REQUIRED WORK →
Extract every line from the entries below that contains the string "with", matching case exactly.
++++ DATA SUPPLIED
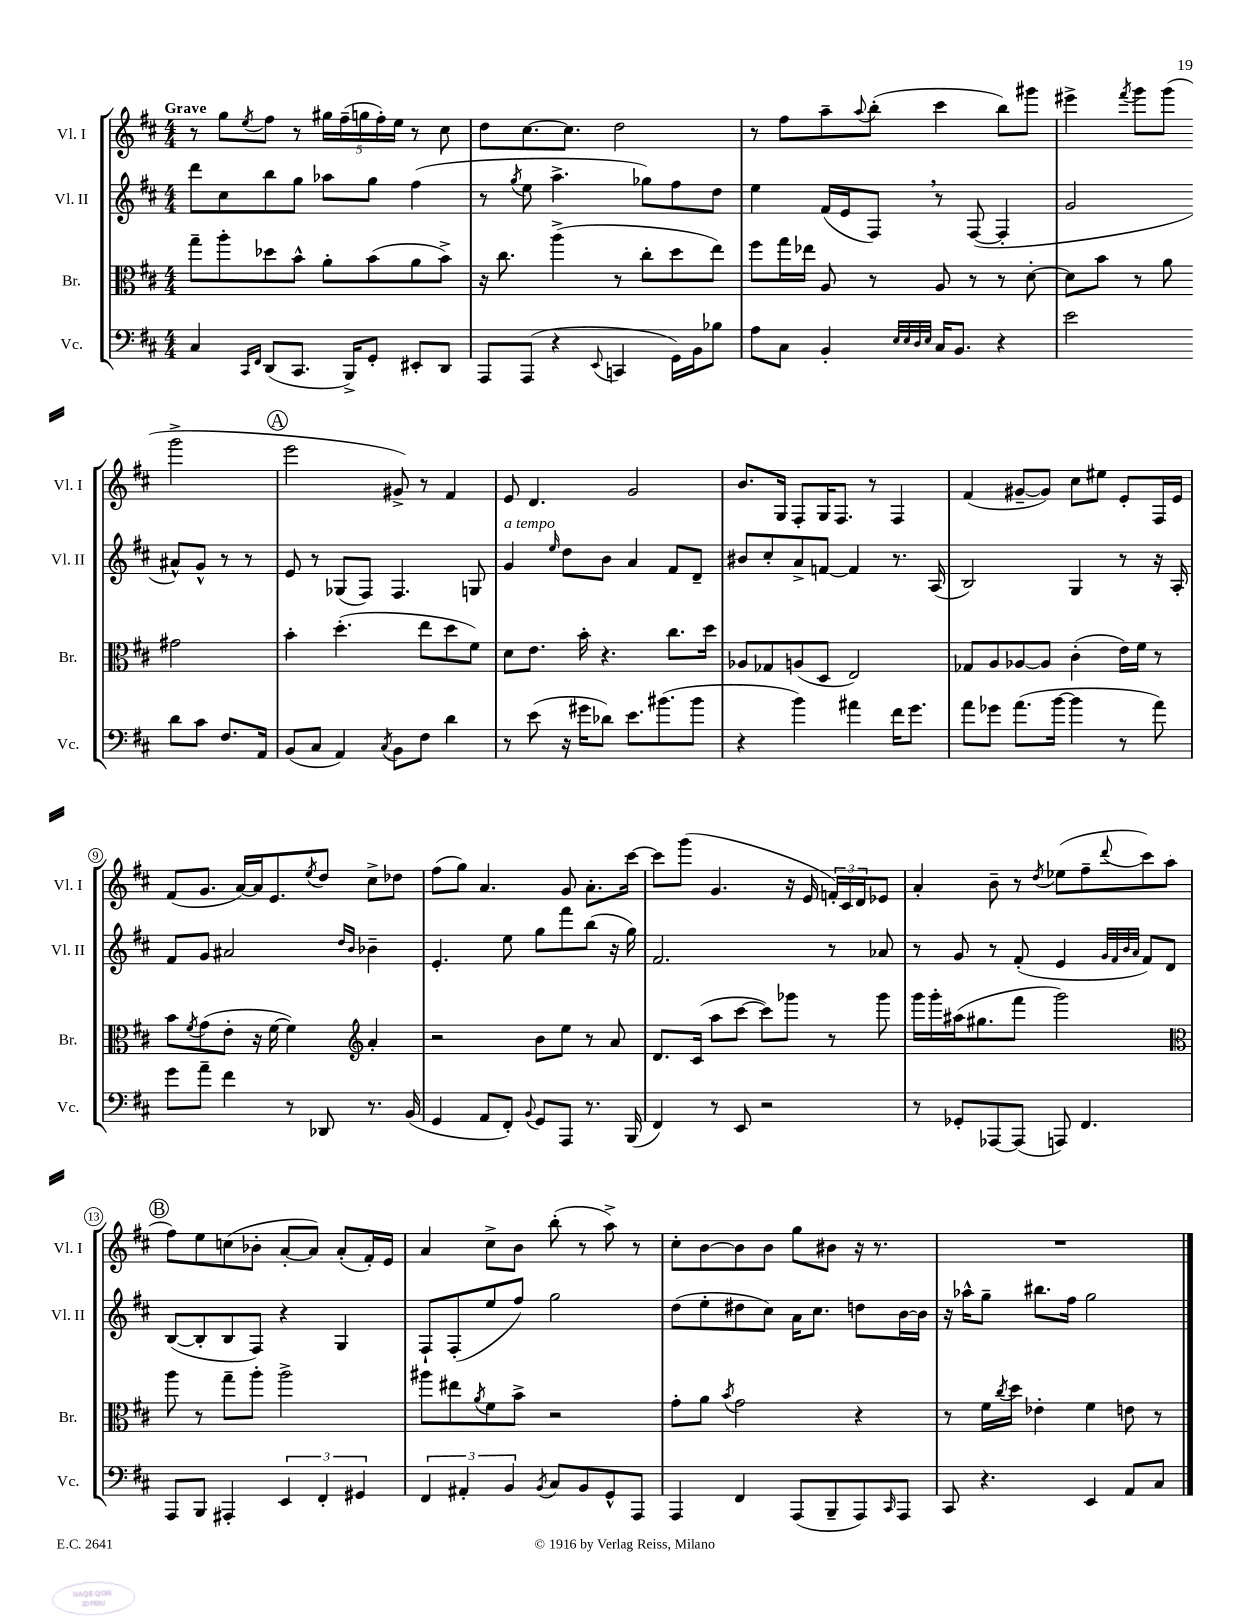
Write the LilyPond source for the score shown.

<<
\new StaffGroup <<
\new Staff = "s0" \with { instrumentName = "Vl. I" shortInstrumentName = "Vl. I" } {
    \clef treble \key d \major \numericTimeSignature \time 4/4 \tempo "Grave"
    r8 g''8 \acciaccatura { e''8 } fis''8 r8 \tuplet 5/4 { gis''16 fis''16--( g''16 fis''16-.) e''16 } r8 cis''8 |
    d''8 cis''8.~ cis''8. d''2 |
    r8 fis''8 a''8-- \appoggiatura { a''8 } b''8-.( cis'''4 b''8) gis'''8 |
    eis'''4-> \acciaccatura { fis'''8 } g'''8 g'''8( g'''2-> |
    \mark \markup { \circle "A" } e'''2 gis'8->) r8 fis'4 |
    e'8 d'4. g'2 |
    b'8. g16 fis8-. g16 fis8. r8 fis4 |
    fis'4( gis'8~-- gis'8) cis''8 eis''8 e'8-. fis16 e'16 |
    fis'8( g'8. a'16~) a'16 e'8. \acciaccatura { e''8 } d''8 cis''8-> des''8 |
    fis''8( g''8) a'4. g'8 a'8.-. cis'''16~ |
    cis'''8 g'''8( g'4. r16 e'16 \tuplet 3/2 { f'16-.) cis'16 d'16 } ees'8 |
    a'4-. b'8-- r8 \acciaccatura { d''8 } ees''8( fis''8-- \appoggiatura { d'''8 } cis'''8) a''8( |
    \mark \markup { \circle "B" } fis''8) e''8 c''8( bes'8-. a'8~-. a'8) a'8-.( fis'16-.) e'16 |
    a'4 cis''8-> b'8 b''8-.( r8 a''8->) r8 |
    cis''8-. b'8~ b'8 b'8 g''8 bis'8 r16 r8. |
    R1 \bar "|." |
}
\new Staff = "s1" \with { instrumentName = "Vl. II" shortInstrumentName = "Vl. II" } {
    \clef treble \key d \major \numericTimeSignature \time 4/4
    d'''8 cis''8 b''8 g''8 aes''8 g''8 fis''4( |
    r8 \acciaccatura { g''8 } e''8 a''4.-> ges''8) fis''8 d''8 |
    e''4 fis'16( e'16 fis8) \breathe r8 fis8~( fis4-. |
    g'2 ais'8-^) g'8-^ r8 r8 |
    \mark \markup { \circle "A" } e'8 r8 ges8( fis8) fis4. g8 |
    g'4^\markup { \italic "a tempo" } \grace { e''16 } d''8 b'8 a'4 fis'8 d'8-- |
    bis'8 cis''8-. a'8-> f'8~ f'4 r8. a16( |
    b2) g4 r8 r16 a16-. |
    fis'8 g'8 ais'2 \grace { d''16 b'16 } bes'4-- |
    e'4.-. e''8 g''8 fis'''8 b''8( r16 g''16) |
    fis'2. r8 aes'8 |
    r8 g'8 r8 fis'8-.( e'4 \grace { g'32 fis'32 b'32 a'32 } fis'8) d'8 |
    \mark \markup { \circle "B" } b8~( b8-. b8 fis8) r4 g4 |
    fis8-! fis8-.( e''8 fis''8) g''2 |
    d''8( e''8-. dis''8 cis''8) a'16 cis''8. d''8 b'16~ b'16 |
    r16 aes''16-^ g''8-- bis''8. fis''16 g''2 \bar "|." |
}
\new Staff = "s2" \with { instrumentName = "Br." shortInstrumentName = "Br." } {
    \clef alto \key d \major \numericTimeSignature \time 4/4
    g''8-- a''8-. des''8 b'8-^ a'8-. b'8( a'8 b'8->) |
    r16 cis''8. a''4->( r8 cis''8-. d''8 e''8) |
    fis''8 g''16 ees''16 a8 r8 a8 r8 r8 d'8~-. |
    d'8 b'8 r8 a'8 gis'2 |
    \mark \markup { \circle "A" } b'4-. d''4.-.( e''8 d''8 fis'8) |
    d'8 e'8. b'16-. r4. cis''8. d''16 |
    aes8 ges8 a8( d8 e2) |
    ges8 a8 aes8~ aes8 cis'4-.( e'16) fis'16 r8 |
    b'8 \acciaccatura { fis'8 } g'8( e'8-. r16 fis'16~ fis'4) \clef treble a'4-. |
    r2 b'8 e''8 r8 a'8 |
    d'8. cis'16( a''8 cis'''8~ cis'''8) ges'''8 r8 ges'''8 |
    g'''16 g'''16-. ais''16( gis''8. fis'''8 g'''2) |
    \mark \markup { \circle "B" } \clef alto a''8 r8 g''8-- a''8-. a''2-> |
    ais''8 eis''8 \acciaccatura { a'8 } fis'8 b'8-> r2 |
    g'8-. a'8 \acciaccatura { b'8 } g'2 r4 |
    r8 fis'16 \acciaccatura { cis''8 } d''16 ees'4-. fis'4 e'8 r8 \bar "|." |
}
\new Staff = "s3" \with { instrumentName = "Vc." shortInstrumentName = "Vc." } {
    \clef bass \key d \major \numericTimeSignature \time 4/4
    cis4 \grace { cis,16 fis,16 } d,8( cis,8. b,,16->) g,8-. eis,8-. d,8 |
    a,,8 a,,8( r4 \appoggiatura { e,8 } c,4 g,16) b,16 bes8 |
    a8 cis8 b,4-. \grace { e32 e32 d32 e32 } cis16 b,8. r4 |
    e'2 d'8 cis'8 fis8. a,16 |
    \mark \markup { \circle "A" } b,8( cis8 a,4) \acciaccatura { cis8 } b,8 fis8 d'4 |
    r8 e'8( r16 gis'16 des'8) e'8. bis'8.( bis'8 |
    r4 b'4) ais'4 fis'16 g'8. |
    a'8 ges'8 a'8.( b'16~ b'4 r8 a'8) |
    g'8 a'8-- fis'4 r8 des,8 r8. b,16( |
    g,4 a,8 fis,8-.) \appoggiatura { b,8 } g,8 a,,8 r8. b,,16( |
    fis,4) r8 e,8 r2 |
    r8 ges,8-. aes,,8~ aes,,8( a,,8) fis,4. |
    \mark \markup { \circle "B" } a,,8 b,,8 ais,,4-. \tuplet 3/2 { e,4 fis,4-. gis,4 } |
    \tuplet 3/2 { fis,4 ais,4-. b,4 } \acciaccatura { b,8 } cis8 b,8 g,8-^ a,,8 |
    a,,4 fis,4 a,,8( b,,8-- a,,8) \grace { cis,16 } a,,8 |
    cis,8 r4. e,4 a,8 cis8 \bar "|." |
}
>>
>>
\layout { \context { \Score \override BarNumber.stencil = #(make-stencil-circler 0.1 0.3 ly:text-interface::print) } }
++++++++
OUTPUT OF THE EXERCISE →
\new Staff = "s0" \with { instrumentName = "Vl. I" shortInstrumentName = "Vl. I" } {
\new Staff = "s1" \with { instrumentName = "Vl. II" shortInstrumentName = "Vl. II" } {
\new Staff = "s2" \with { instrumentName = "Br." shortInstrumentName = "Br." } {
\new Staff = "s3" \with { instrumentName = "Vc." shortInstrumentName = "Vc." } {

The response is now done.